Problem description =>
Only the lines below between the one holding "none -> white brick F1 level 1" and the one holding "none -> tan brick A3 level 5", inclusive, are to be reproduced word for word; the pictures are to be left out.

*** Opening Supplied material ***

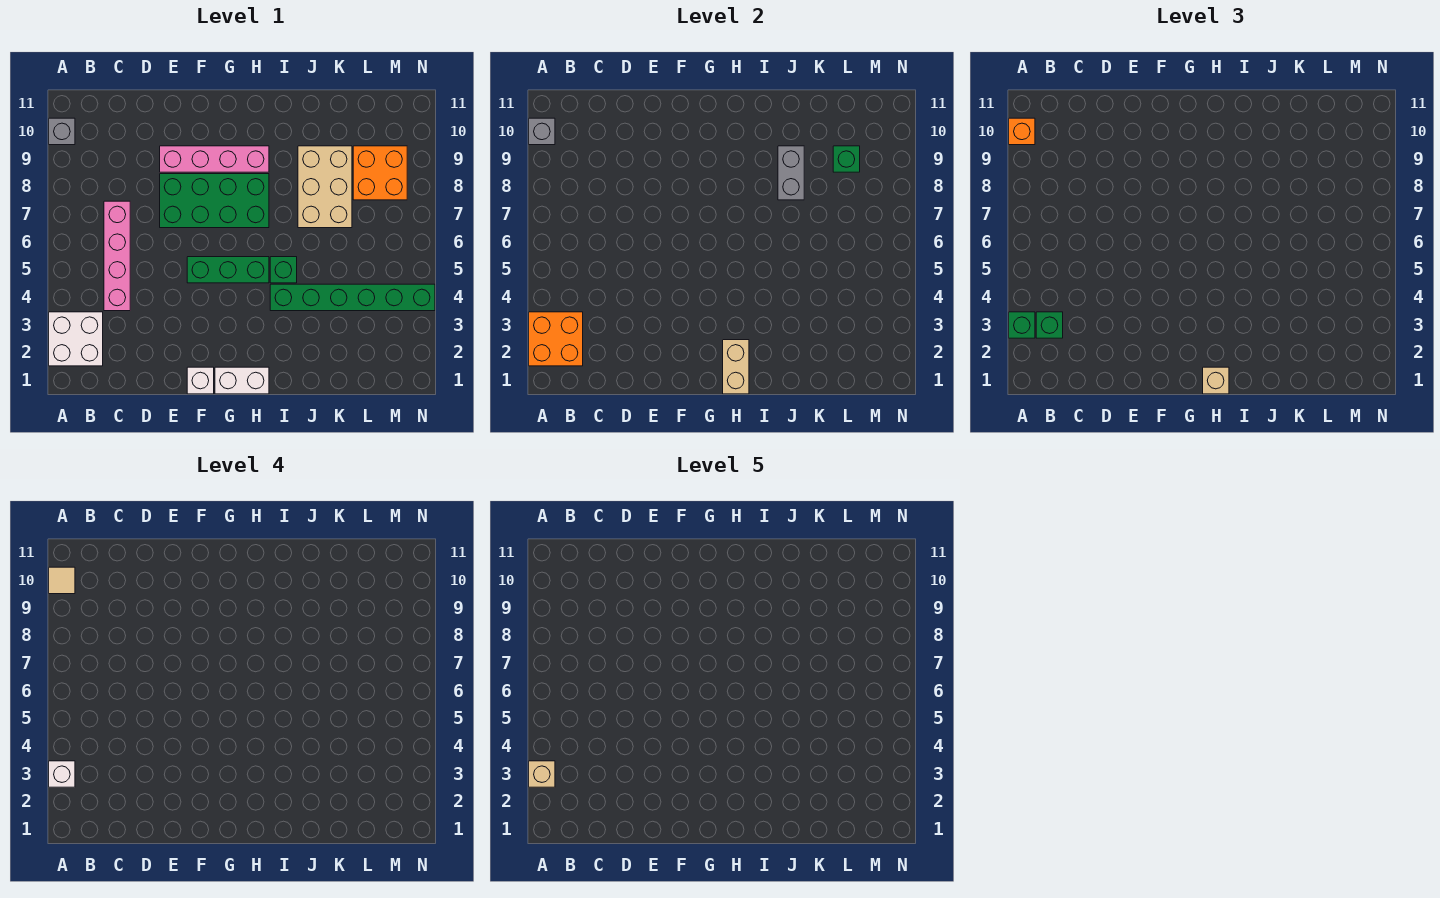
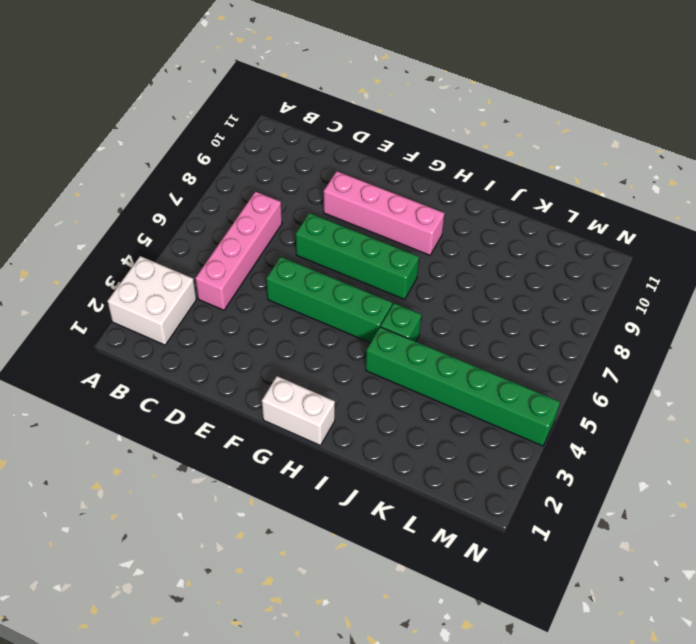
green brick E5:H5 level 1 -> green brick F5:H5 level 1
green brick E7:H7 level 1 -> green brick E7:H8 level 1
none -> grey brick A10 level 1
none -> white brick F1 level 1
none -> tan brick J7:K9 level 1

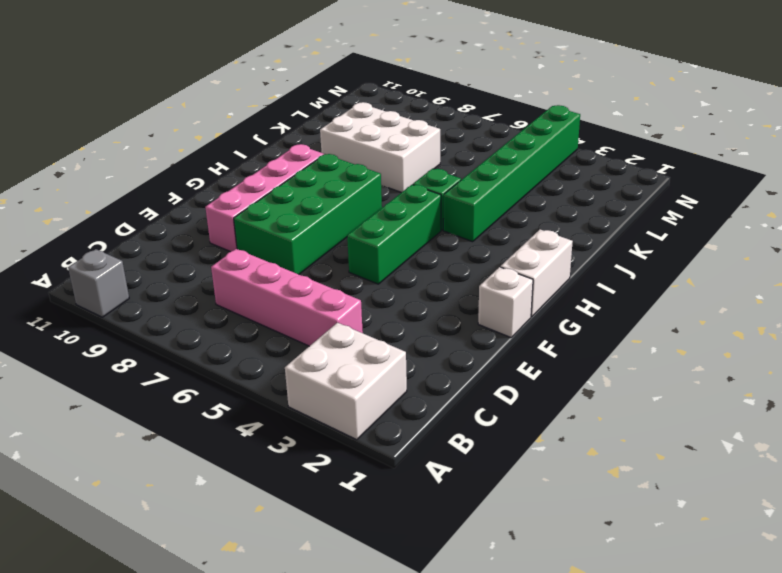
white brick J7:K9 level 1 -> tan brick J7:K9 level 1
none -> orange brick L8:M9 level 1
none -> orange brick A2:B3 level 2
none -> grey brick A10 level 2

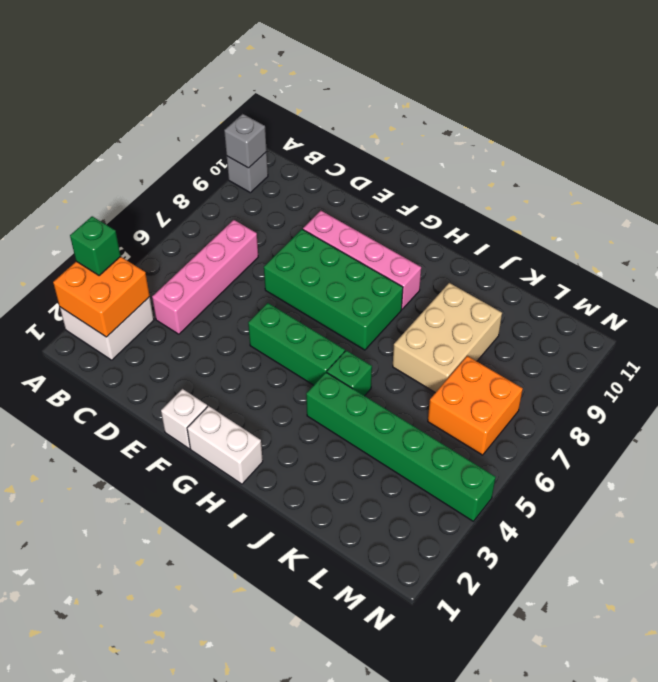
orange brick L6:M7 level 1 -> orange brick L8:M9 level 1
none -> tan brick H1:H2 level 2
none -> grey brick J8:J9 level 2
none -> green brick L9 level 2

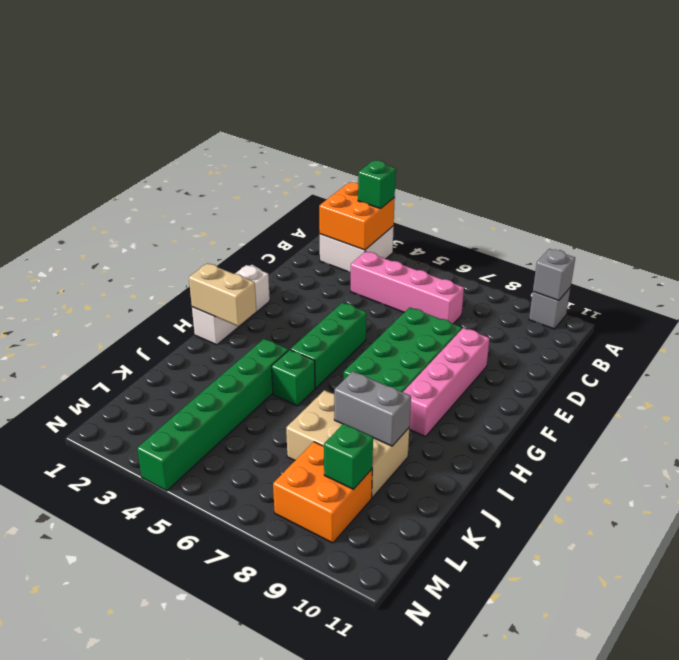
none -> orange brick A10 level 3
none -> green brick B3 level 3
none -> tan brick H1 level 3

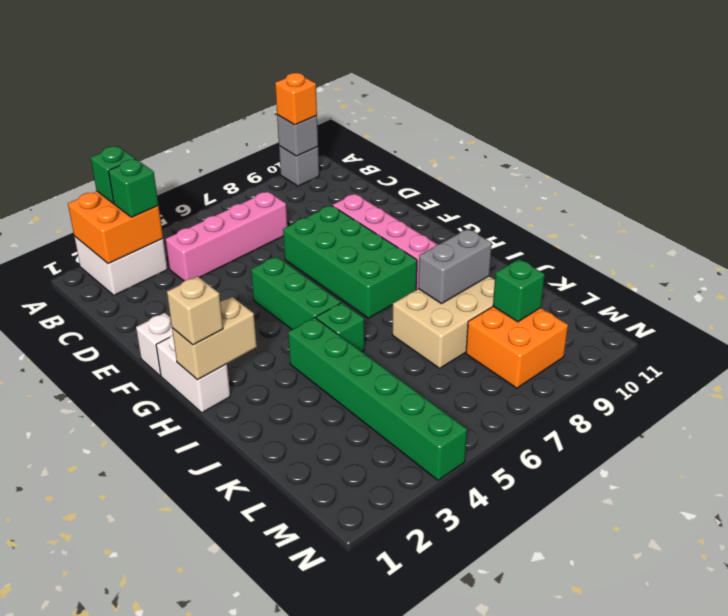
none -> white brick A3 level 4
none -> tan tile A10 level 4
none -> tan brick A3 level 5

*** Closing Supplied material ***
*** Opening Supplied material ***

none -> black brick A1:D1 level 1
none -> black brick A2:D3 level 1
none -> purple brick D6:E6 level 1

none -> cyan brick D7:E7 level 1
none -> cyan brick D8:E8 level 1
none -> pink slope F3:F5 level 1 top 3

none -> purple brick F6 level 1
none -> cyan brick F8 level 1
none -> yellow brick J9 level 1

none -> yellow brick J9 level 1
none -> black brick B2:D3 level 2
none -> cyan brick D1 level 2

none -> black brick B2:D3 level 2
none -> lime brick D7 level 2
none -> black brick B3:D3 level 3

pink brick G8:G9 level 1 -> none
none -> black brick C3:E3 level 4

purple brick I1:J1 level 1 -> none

*** Closing Supplied material ***

Finished exercise =>
none -> white brick F1 level 1
none -> tan brick J7:K9 level 1

white brick J7:K9 level 1 -> tan brick J7:K9 level 1
none -> orange brick L8:M9 level 1
none -> orange brick A2:B3 level 2
none -> grey brick A10 level 2

orange brick L6:M7 level 1 -> orange brick L8:M9 level 1
none -> tan brick H1:H2 level 2
none -> grey brick J8:J9 level 2
none -> green brick L9 level 2

none -> orange brick A10 level 3
none -> green brick B3 level 3
none -> tan brick H1 level 3

none -> white brick A3 level 4
none -> tan tile A10 level 4
none -> tan brick A3 level 5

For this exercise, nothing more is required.